(Data excerpts)

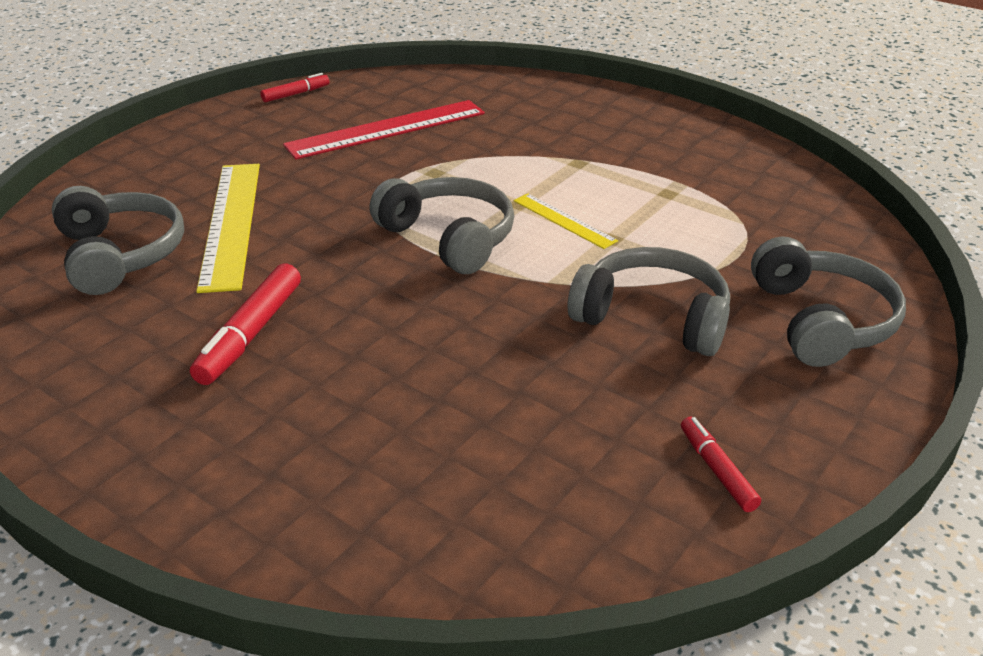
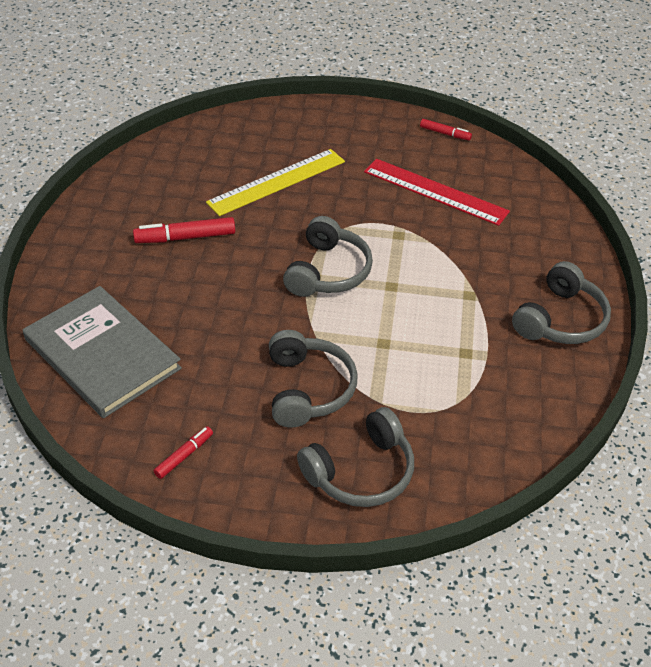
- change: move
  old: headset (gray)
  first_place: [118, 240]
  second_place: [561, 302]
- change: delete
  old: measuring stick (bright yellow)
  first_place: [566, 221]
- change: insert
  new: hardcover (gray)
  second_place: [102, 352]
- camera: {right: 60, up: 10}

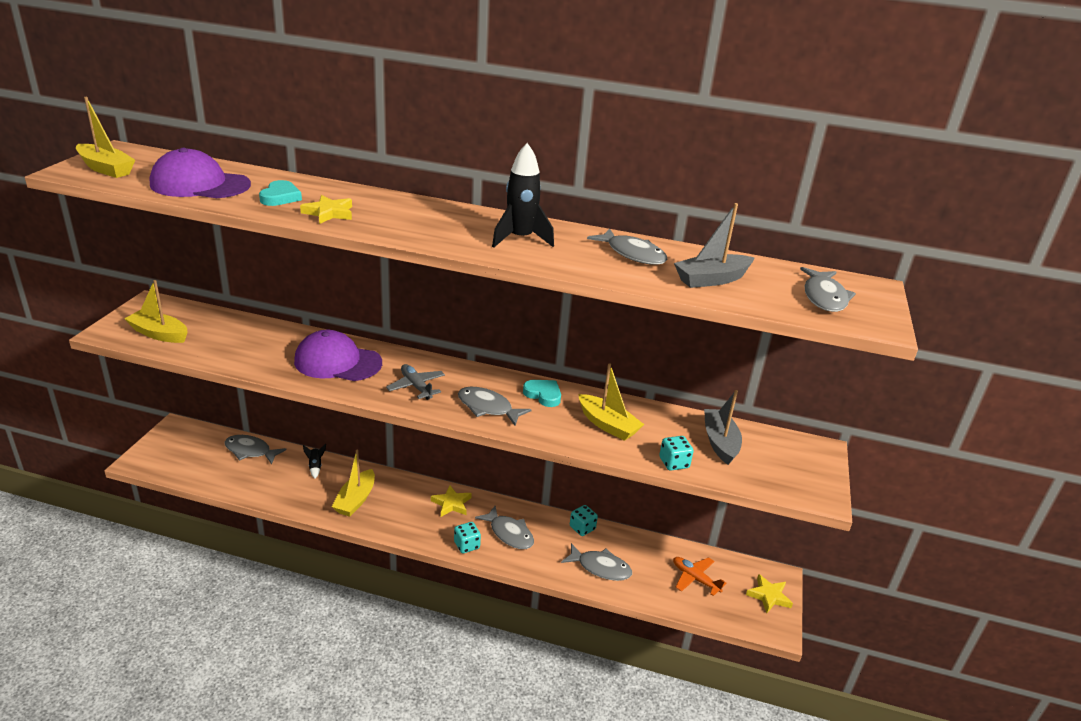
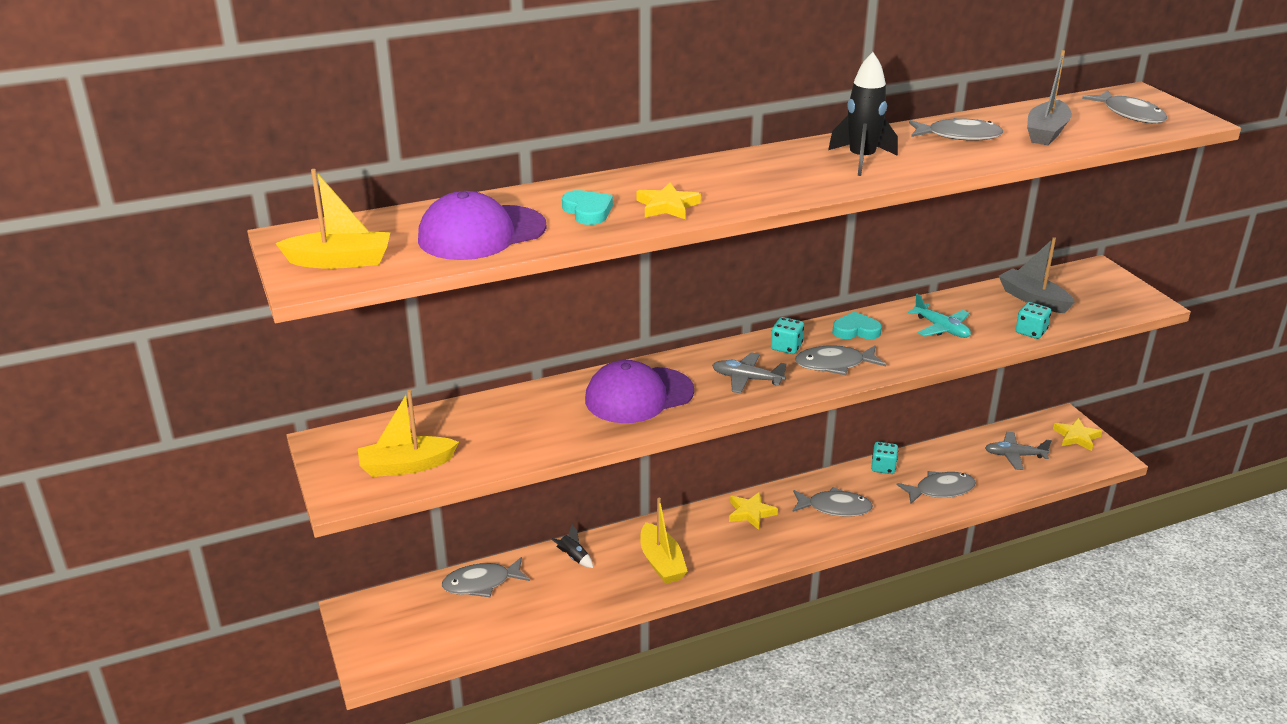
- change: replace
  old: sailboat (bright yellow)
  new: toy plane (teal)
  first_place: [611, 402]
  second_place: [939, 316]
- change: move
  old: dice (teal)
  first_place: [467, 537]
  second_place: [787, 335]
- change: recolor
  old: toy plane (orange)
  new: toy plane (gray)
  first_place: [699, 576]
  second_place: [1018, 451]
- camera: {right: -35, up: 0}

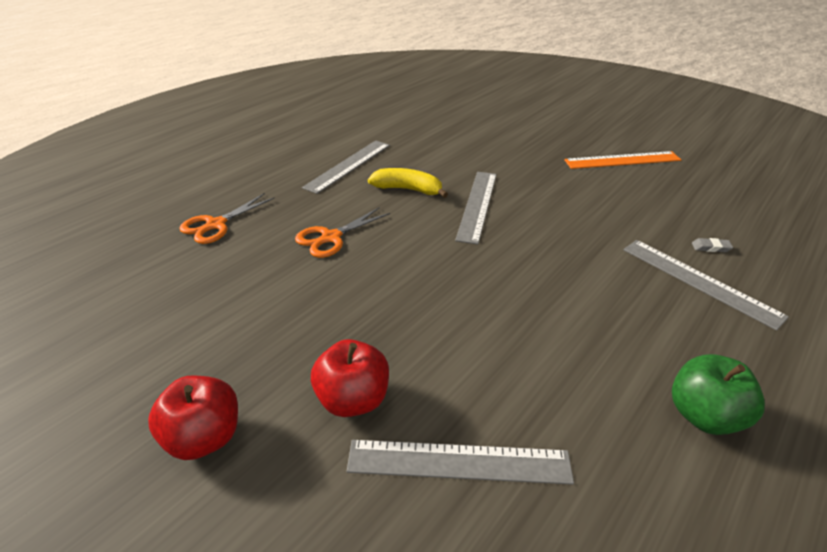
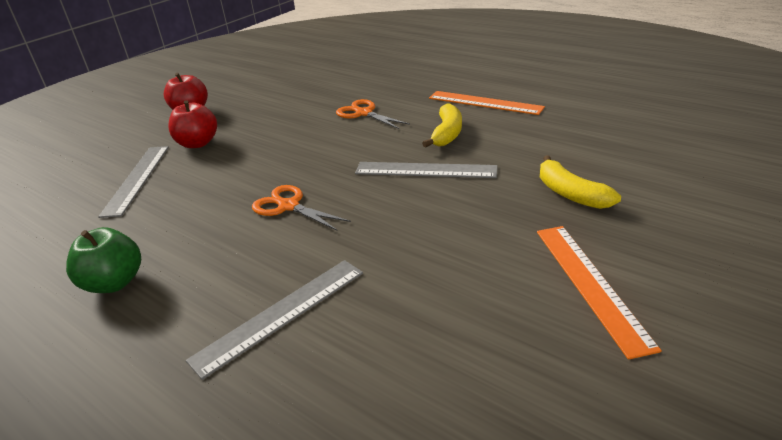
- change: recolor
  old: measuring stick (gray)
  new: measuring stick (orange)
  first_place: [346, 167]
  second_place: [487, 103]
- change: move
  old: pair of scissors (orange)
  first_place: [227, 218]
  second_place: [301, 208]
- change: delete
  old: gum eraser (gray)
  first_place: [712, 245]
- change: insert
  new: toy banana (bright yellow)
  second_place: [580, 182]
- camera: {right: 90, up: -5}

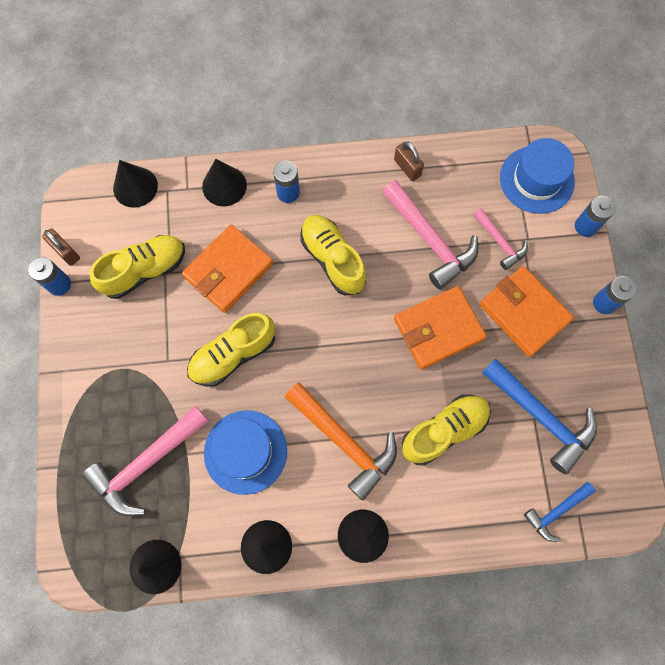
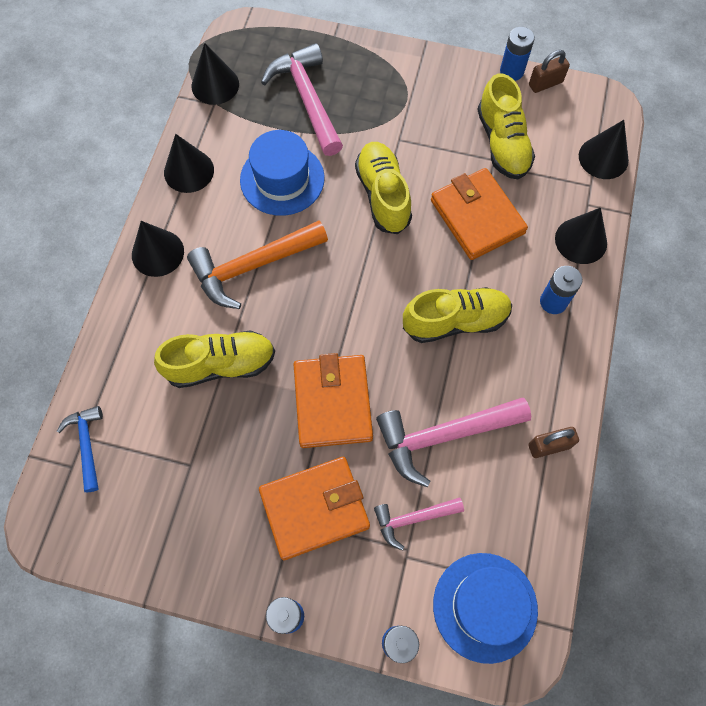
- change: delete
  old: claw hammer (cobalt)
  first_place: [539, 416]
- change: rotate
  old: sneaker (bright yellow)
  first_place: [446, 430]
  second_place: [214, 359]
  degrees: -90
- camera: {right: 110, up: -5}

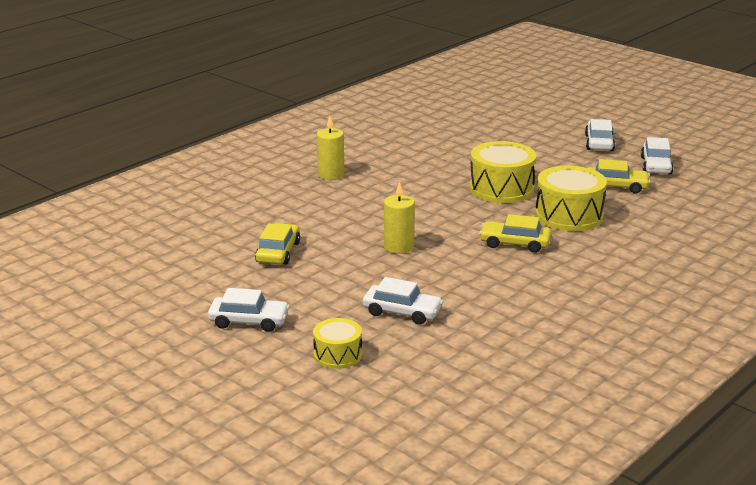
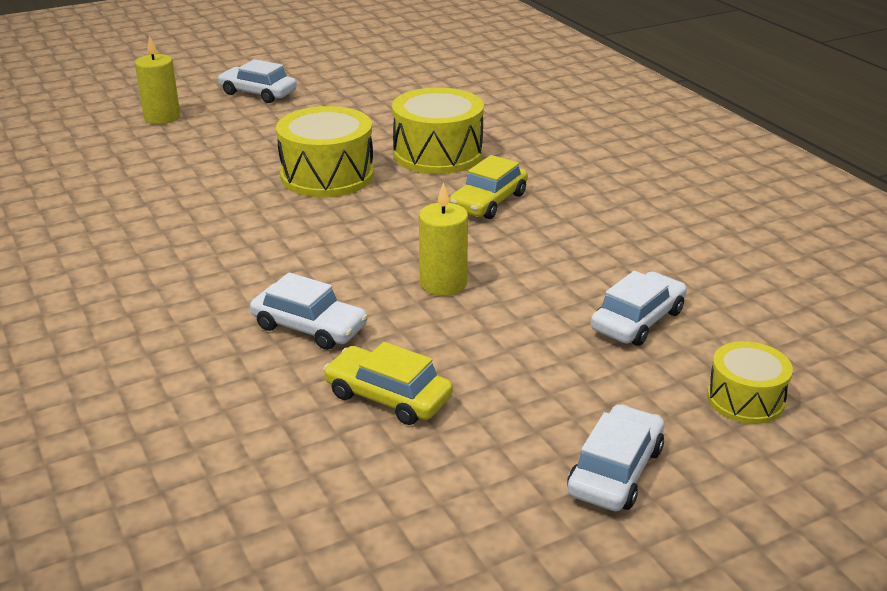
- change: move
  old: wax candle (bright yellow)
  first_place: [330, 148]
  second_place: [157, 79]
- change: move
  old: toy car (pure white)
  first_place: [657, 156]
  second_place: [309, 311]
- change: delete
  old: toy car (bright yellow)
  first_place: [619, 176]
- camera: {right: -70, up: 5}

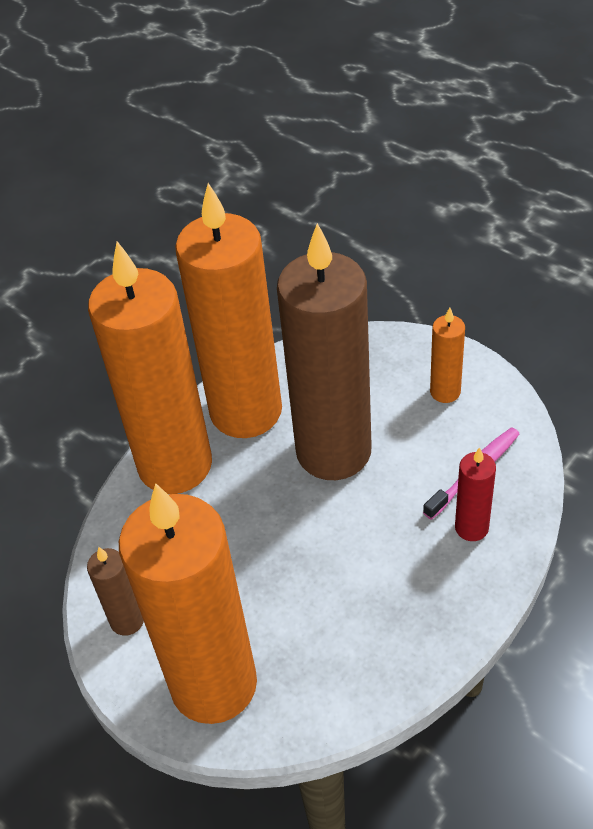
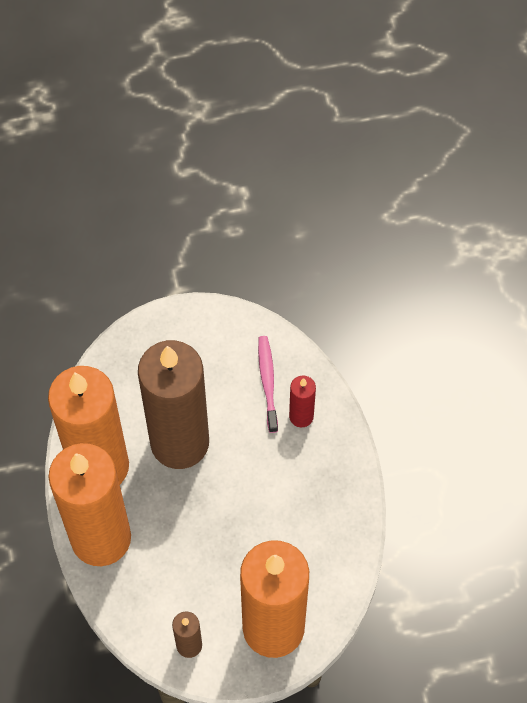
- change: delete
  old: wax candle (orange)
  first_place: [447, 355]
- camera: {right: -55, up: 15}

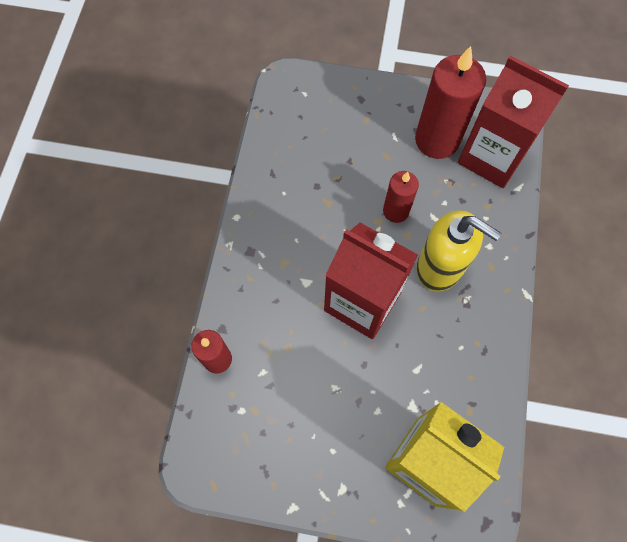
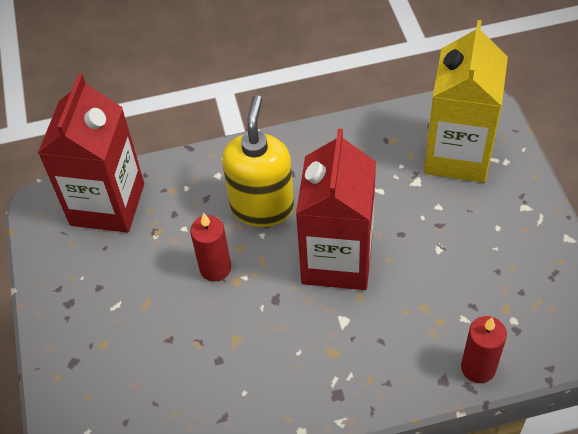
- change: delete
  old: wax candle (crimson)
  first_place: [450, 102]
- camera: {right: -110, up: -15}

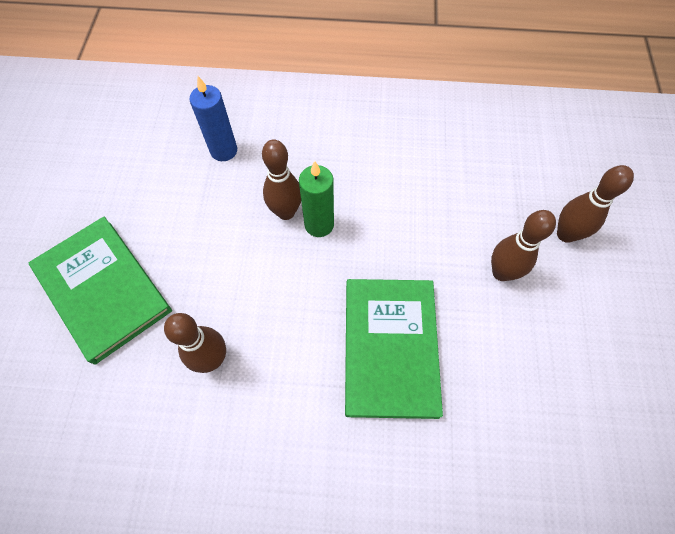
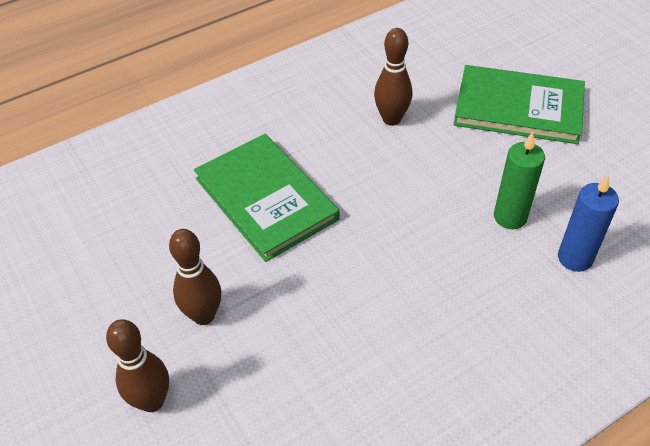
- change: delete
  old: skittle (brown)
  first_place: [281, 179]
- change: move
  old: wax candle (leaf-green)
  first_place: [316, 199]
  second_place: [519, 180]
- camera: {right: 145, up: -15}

Task instructions: Within the data above, the lines from the one with "old: measuring stick (bright yellow)" to the one with "second_place: [102, 352]" must be repeated exactly; no other line belongs in the answer.

Expected answer:
  old: measuring stick (bright yellow)
  first_place: [566, 221]
- change: insert
  new: hardcover (gray)
  second_place: [102, 352]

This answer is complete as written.